Scene edit records
BEGIN
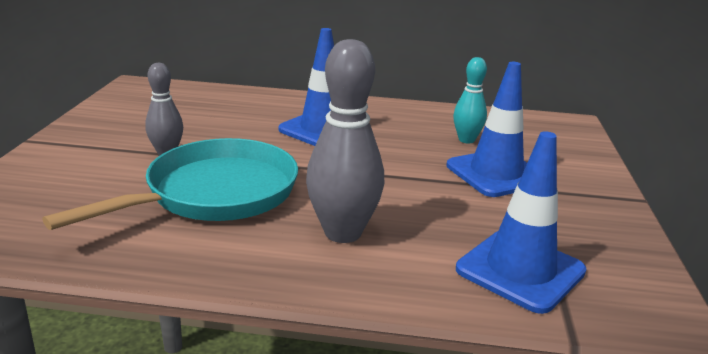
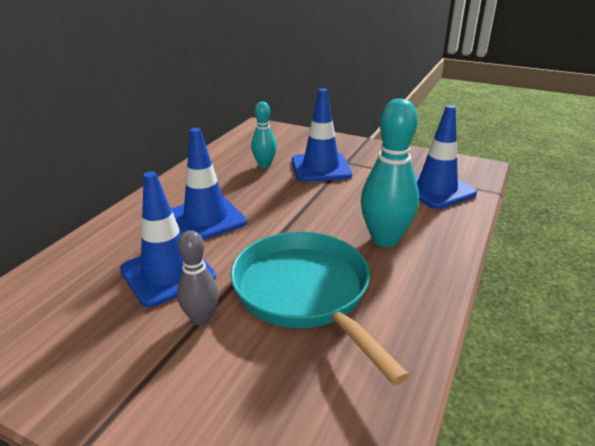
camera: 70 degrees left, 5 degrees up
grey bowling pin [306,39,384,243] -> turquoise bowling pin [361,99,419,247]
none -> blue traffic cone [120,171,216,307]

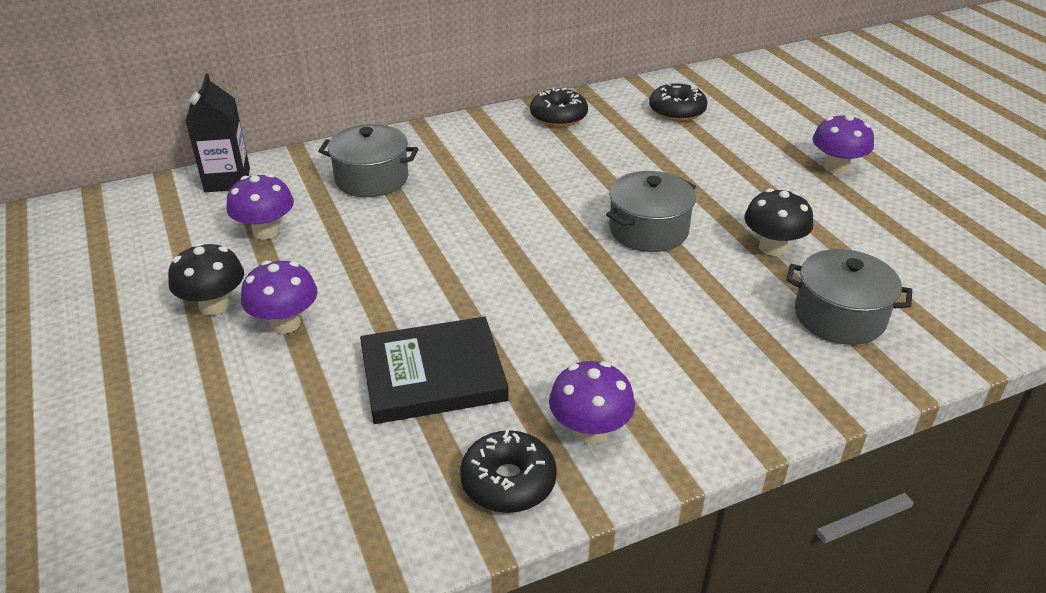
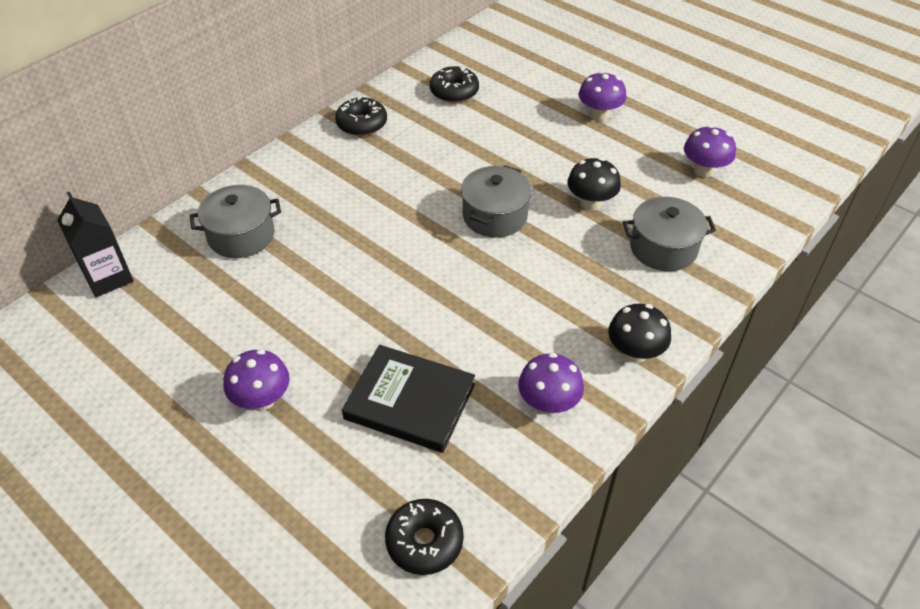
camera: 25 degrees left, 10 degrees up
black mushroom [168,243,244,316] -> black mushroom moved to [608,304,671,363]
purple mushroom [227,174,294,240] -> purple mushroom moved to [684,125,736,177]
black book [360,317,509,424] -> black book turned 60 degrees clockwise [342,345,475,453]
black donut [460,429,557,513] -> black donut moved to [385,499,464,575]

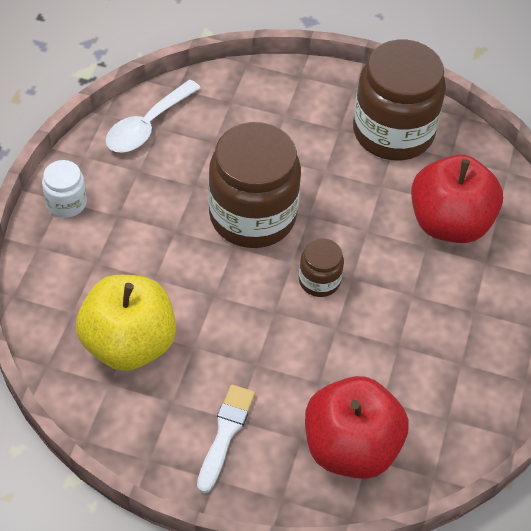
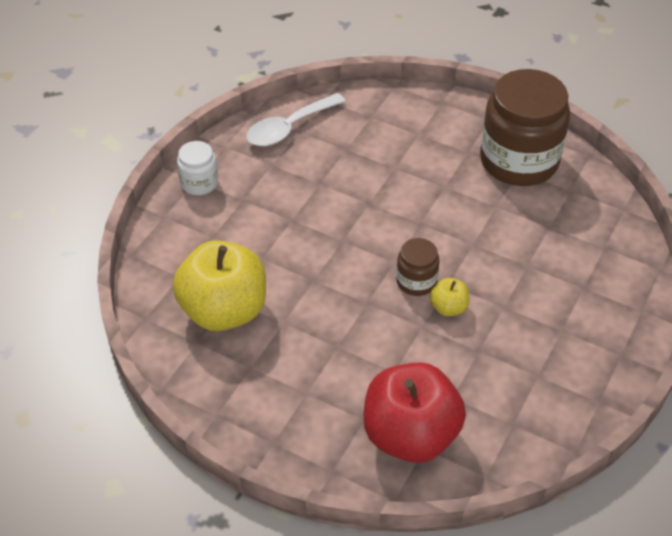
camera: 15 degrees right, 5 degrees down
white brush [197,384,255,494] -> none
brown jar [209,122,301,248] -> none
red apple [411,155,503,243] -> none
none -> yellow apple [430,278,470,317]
END
● **REQUEST**: Please print exactly the lines from the line containing "grey bowling pin" through the end of the records above, both included, leaving out every picture.

● **TASK RESPONSE**:
grey bowling pin [306,39,384,243] -> turquoise bowling pin [361,99,419,247]
none -> blue traffic cone [120,171,216,307]

camera: 25 degrees left, 10 degrees up
black mushroom [168,243,244,316] -> black mushroom moved to [608,304,671,363]
purple mushroom [227,174,294,240] -> purple mushroom moved to [684,125,736,177]
black book [360,317,509,424] -> black book turned 60 degrees clockwise [342,345,475,453]
black donut [460,429,557,513] -> black donut moved to [385,499,464,575]

camera: 15 degrees right, 5 degrees down
white brush [197,384,255,494] -> none
brown jar [209,122,301,248] -> none
red apple [411,155,503,243] -> none
none -> yellow apple [430,278,470,317]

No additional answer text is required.